* SUPPLIED INFORMATION:

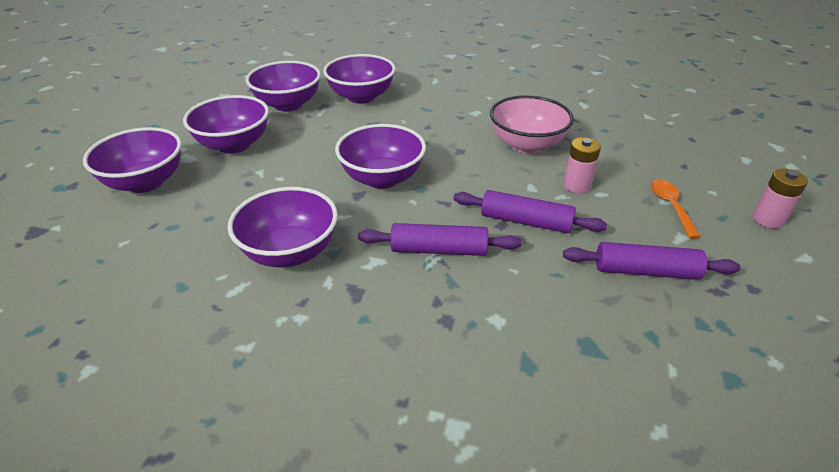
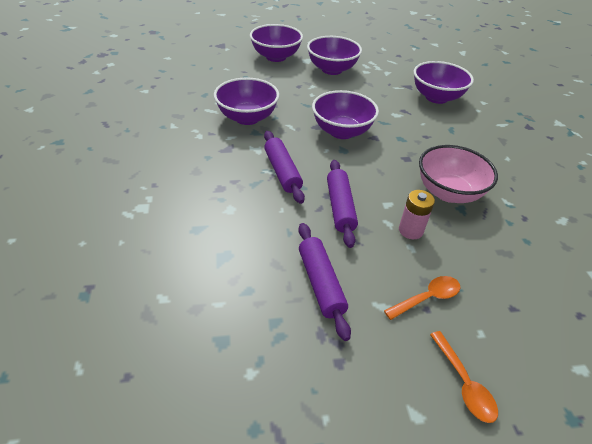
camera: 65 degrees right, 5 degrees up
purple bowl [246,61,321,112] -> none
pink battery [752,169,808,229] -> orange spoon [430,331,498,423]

* WHAT THE EXERCISE ASKS: No pictures belong in the answer; copy all other parts of the listing exactly.

* SOLUTION TO THE PROBLEM:
camera: 65 degrees right, 5 degrees up
purple bowl [246,61,321,112] -> none
pink battery [752,169,808,229] -> orange spoon [430,331,498,423]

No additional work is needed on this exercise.